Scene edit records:
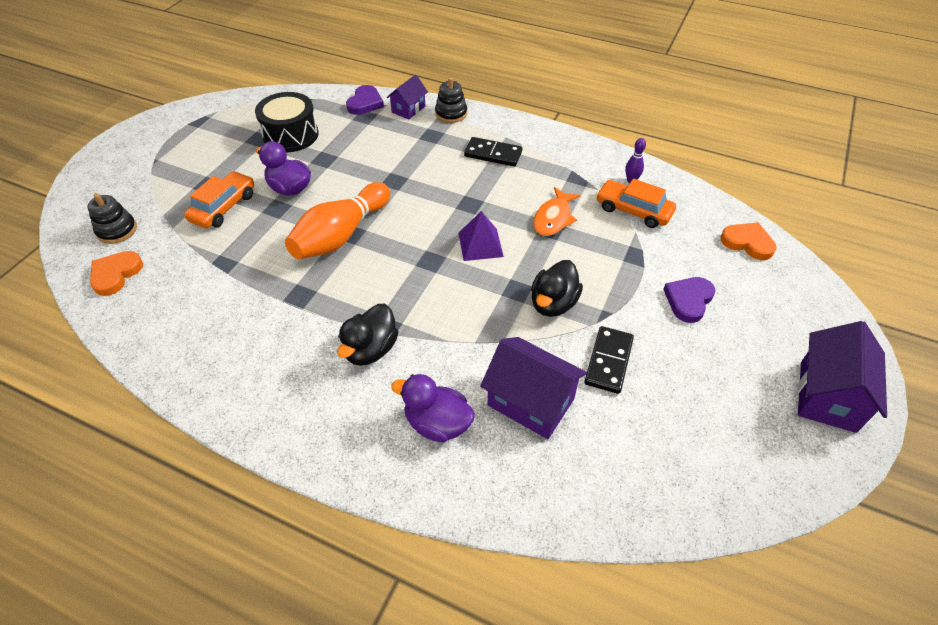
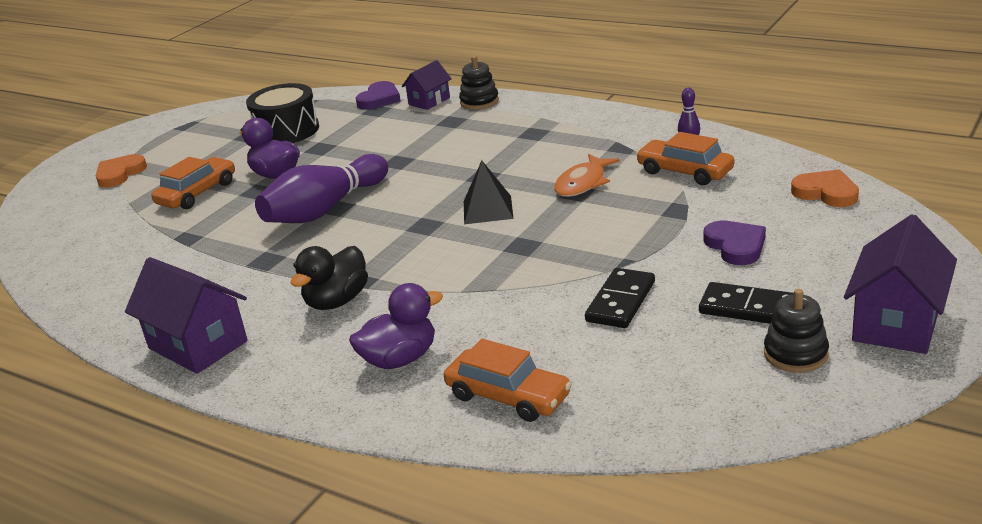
camera: 10 degrees right, 20 degrees down
(116, 274) = (67, 252): orange heart -> orange heart (120, 174)
(117, 230) = (76, 217): black stacking toy -> black stacking toy (795, 354)
(341, 235) = (325, 209): orange bowling pin -> purple bowling pin
(437, 423) = (400, 359): purple duck -> purple duck turned 120 degrees clockwise
(480, 244) = (487, 209): purple pyramid -> black pyramid
(493, 154) = (522, 133): black domino -> black domino (748, 308)
(530, 402) = (516, 338): purple house -> purple house (198, 345)
(536, 472) = (508, 396): none -> orange car
(553, 303) = (564, 255): black duck -> none
(688, 300) = (735, 246): purple heart -> purple heart turned 120 degrees clockwise

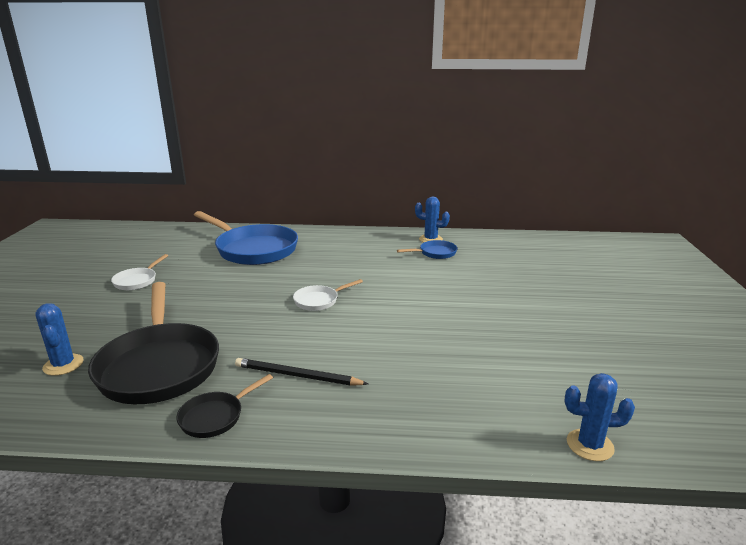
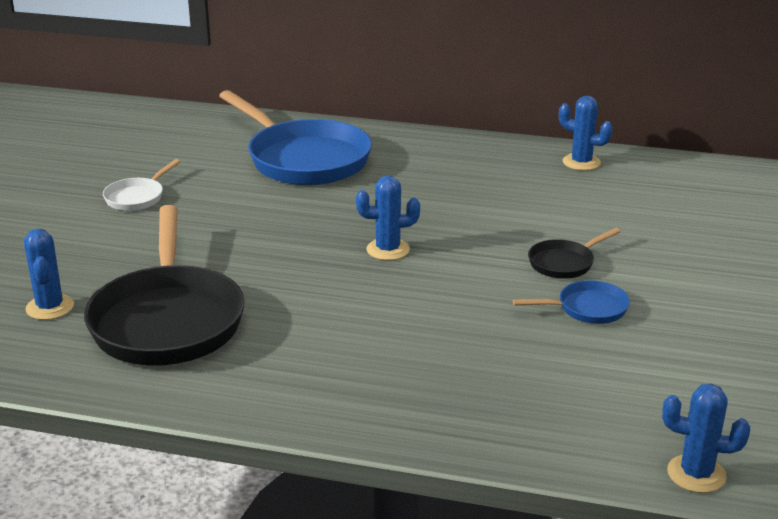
camera: 10 degrees right, 5 degrees up
(215, 417) = (234, 390): black pan -> black pan (564, 263)
(297, 375) = (341, 351): black pencil -> none
(319, 301) = (388, 250): white pan -> blue cactus
(435, 253) = (581, 187): blue pan -> blue pan (587, 308)

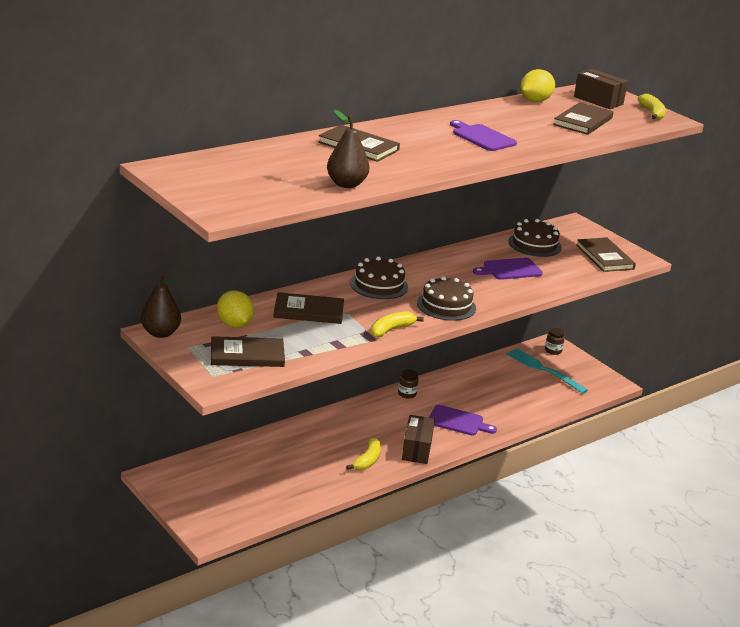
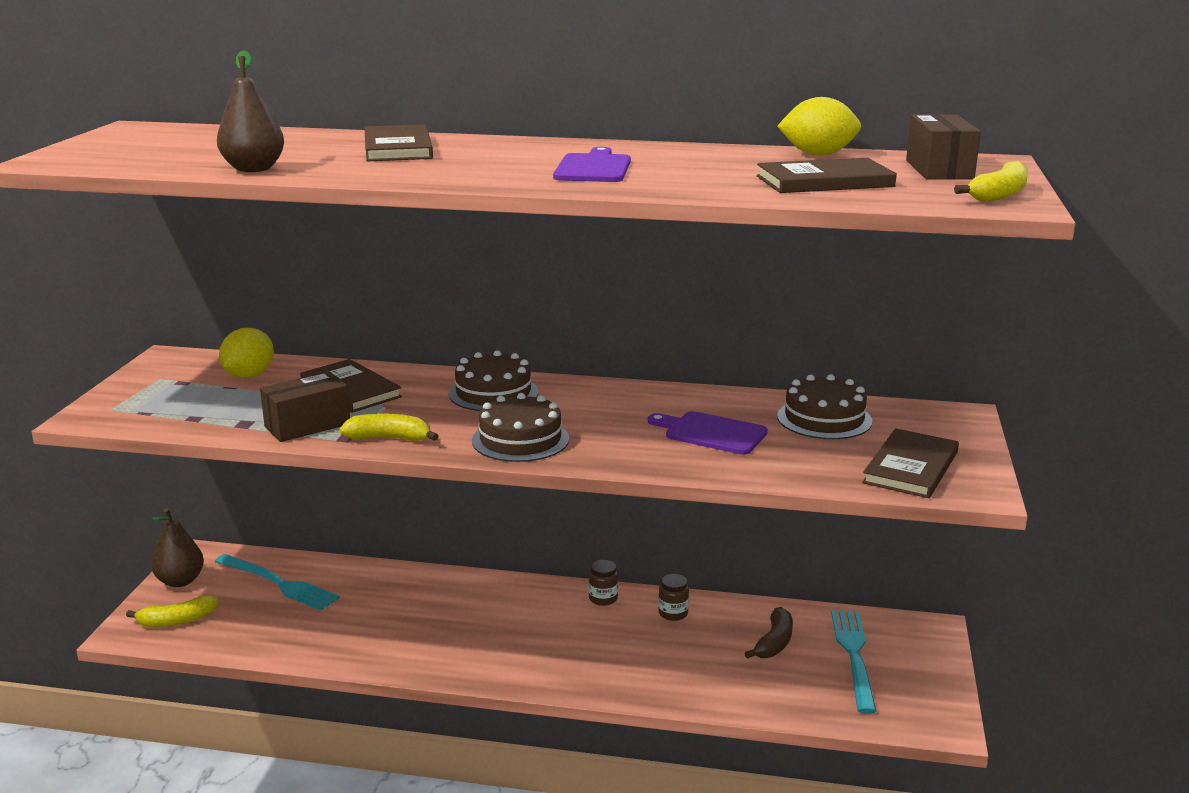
camera: 50 degrees right, 5 degrees down
(160, 333) = (170, 359): brown pear -> brown pear (180, 581)
(236, 467) = (279, 583): none -> turquoise fork
(247, 355) = (187, 404): brown book -> none
(367, 460) = (415, 646): yellow banana -> yellow banana (177, 621)
(417, 449) = (493, 664): brown box -> brown box (307, 425)
(458, 421) = (607, 659): purple cutting board -> none
(508, 379) = (774, 642): none -> brown banana
(553, 351) = (915, 638): brown jar -> brown jar (673, 613)

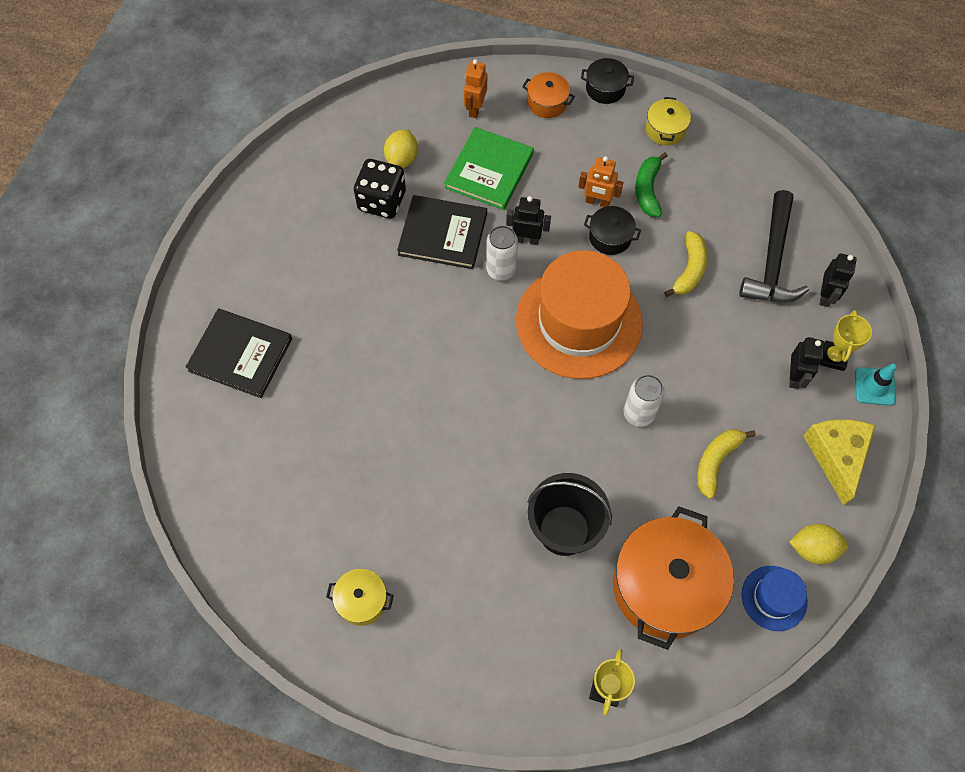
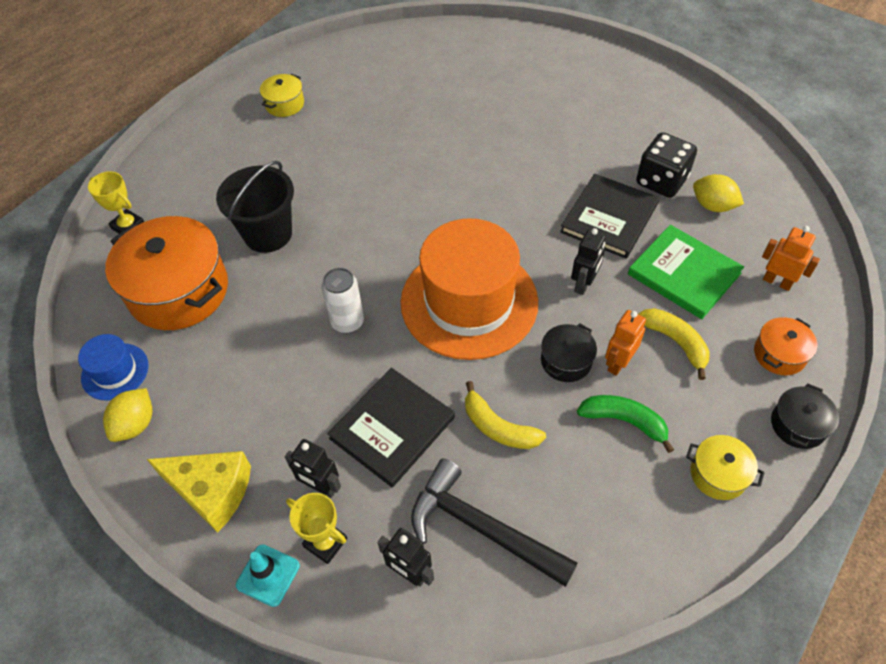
camera: 110 degrees right, 10 degrees down
(240, 354) = (522, 70): black book -> black book (392, 428)
(501, 270) = (552, 254): white can -> none
(716, 462) = (266, 371): yellow banana -> yellow banana (675, 342)

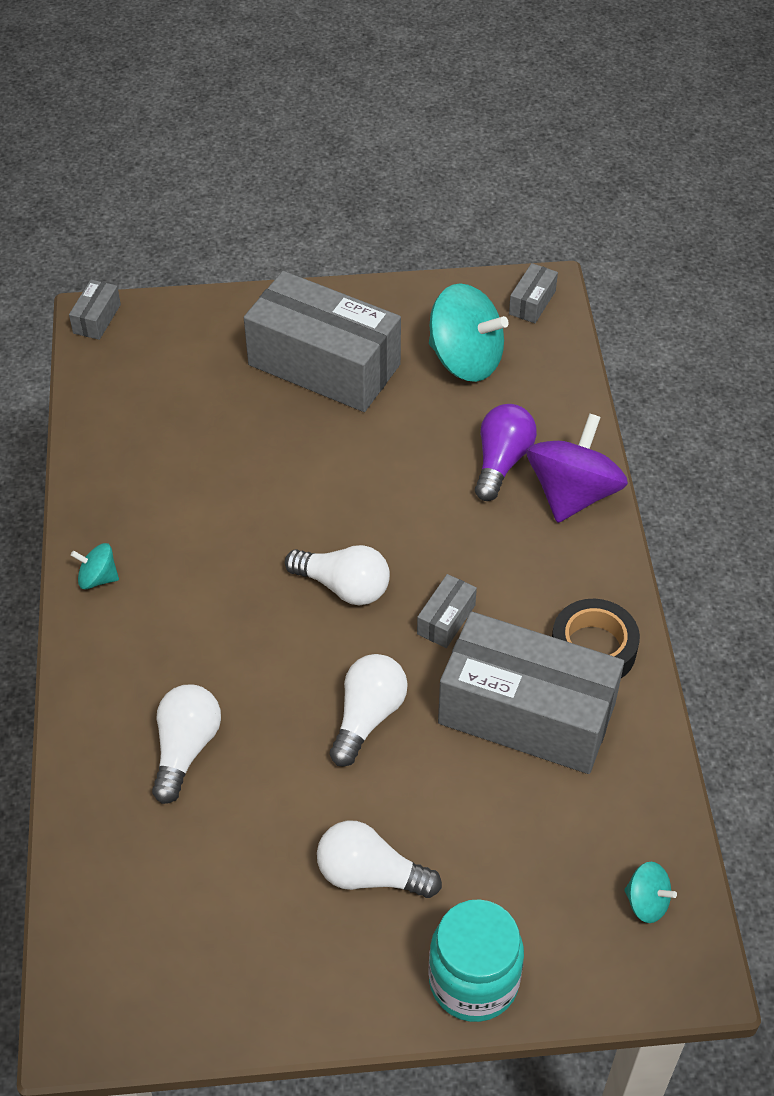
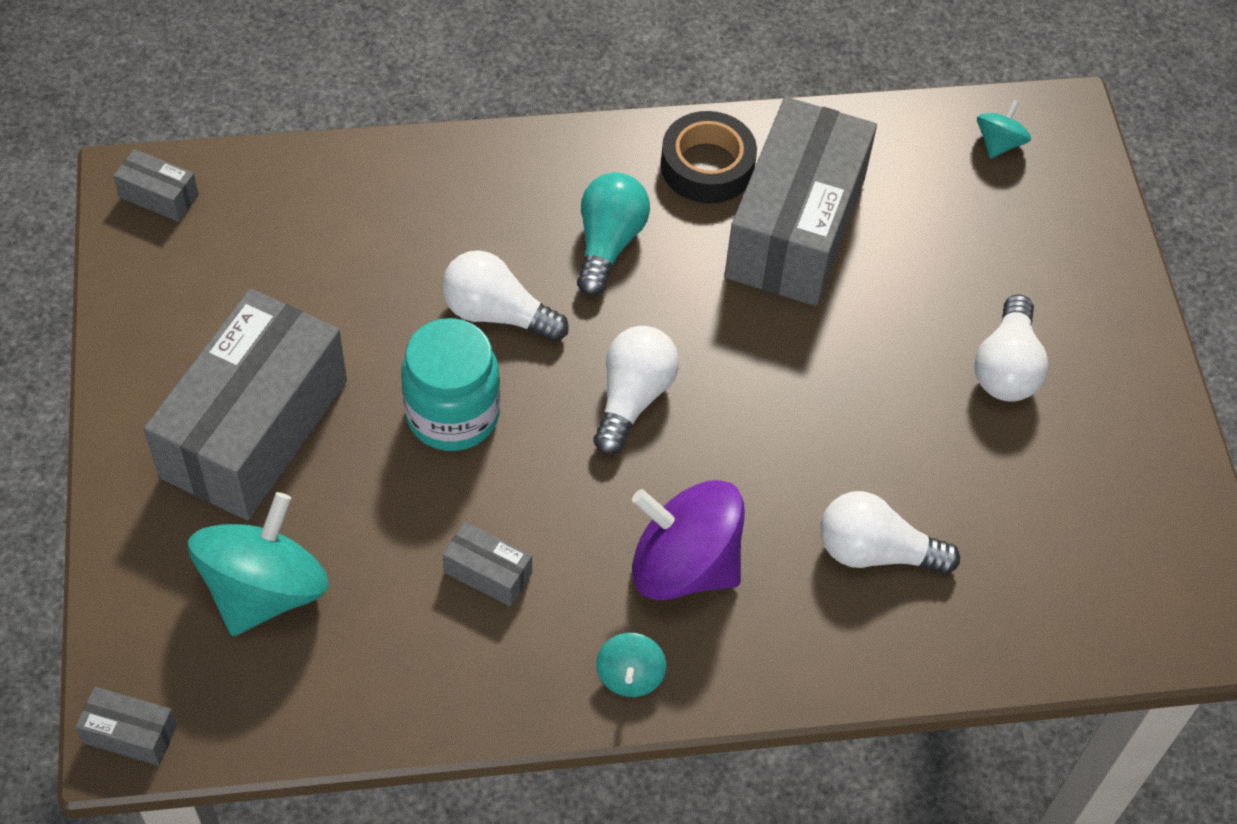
camera: 95 degrees left, 5 degrees up
(368, 717) = (814, 372): white light bulb -> white light bulb (497, 314)
(446, 619) = (675, 297): grey box -> grey box (488, 573)
(465, 360) = (258, 270): turquoise spinning top -> turquoise spinning top (265, 590)
(473, 981) = (1105, 281): turquoise jar -> turquoise jar (453, 415)
(501, 462) = (436, 238): purple light bulb -> none
(501, 574) = (608, 244): none -> turquoise light bulb
(572, 494) = (488, 172): purple spinning top -> purple spinning top (684, 566)

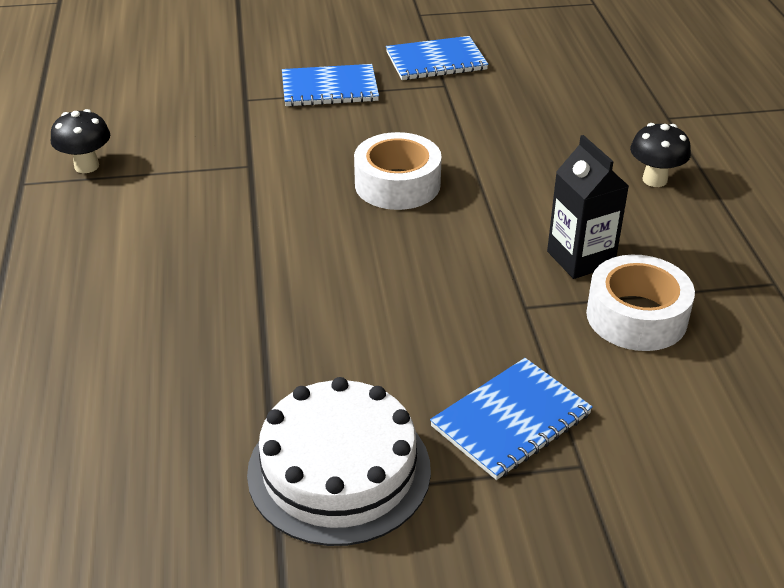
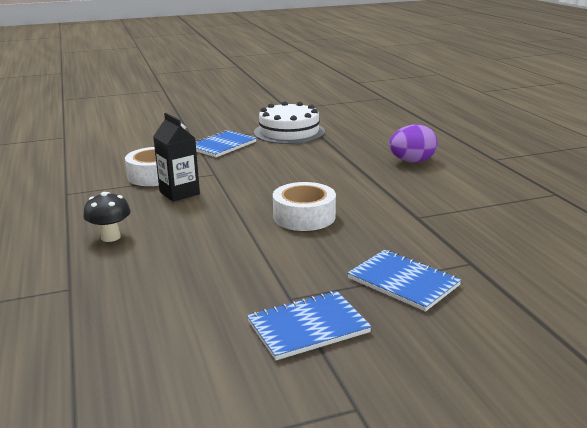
camera: 170 degrees right, 15 degrees down
(86, 166) = (529, 206): black mushroom -> none
(151, 295) = (412, 161): none -> purple egg
(329, 88) = (403, 282): blue notebook -> blue notebook turned 60 degrees clockwise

[Aim of the exercise] Exclude all pictures and reproduce exactly the lines from the one containing "(160, 333) = (170, 359): brown" through the final line of the entries above.

[Your solution]
(160, 333) = (170, 359): brown pear -> brown pear (180, 581)
(236, 467) = (279, 583): none -> turquoise fork
(247, 355) = (187, 404): brown book -> none
(367, 460) = (415, 646): yellow banana -> yellow banana (177, 621)
(417, 449) = (493, 664): brown box -> brown box (307, 425)
(458, 421) = (607, 659): purple cutting board -> none
(508, 379) = (774, 642): none -> brown banana
(553, 351) = (915, 638): brown jar -> brown jar (673, 613)

camera: 110 degrees right, 10 degrees down
(240, 354) = (522, 70): black book -> black book (392, 428)
(501, 270) = (552, 254): white can -> none
(716, 462) = (266, 371): yellow banana -> yellow banana (675, 342)

camera: 95 degrees left, 5 degrees up
(368, 717) = (814, 372): white light bulb -> white light bulb (497, 314)
(446, 619) = (675, 297): grey box -> grey box (488, 573)
(465, 360) = (258, 270): turquoise spinning top -> turquoise spinning top (265, 590)
(473, 981) = (1105, 281): turquoise jar -> turquoise jar (453, 415)
(501, 462) = (436, 238): purple light bulb -> none
(501, 574) = (608, 244): none -> turquoise light bulb
(572, 494) = (488, 172): purple spinning top -> purple spinning top (684, 566)

camera: 170 degrees right, 15 degrees down
(86, 166) = (529, 206): black mushroom -> none
(151, 295) = (412, 161): none -> purple egg
(329, 88) = (403, 282): blue notebook -> blue notebook turned 60 degrees clockwise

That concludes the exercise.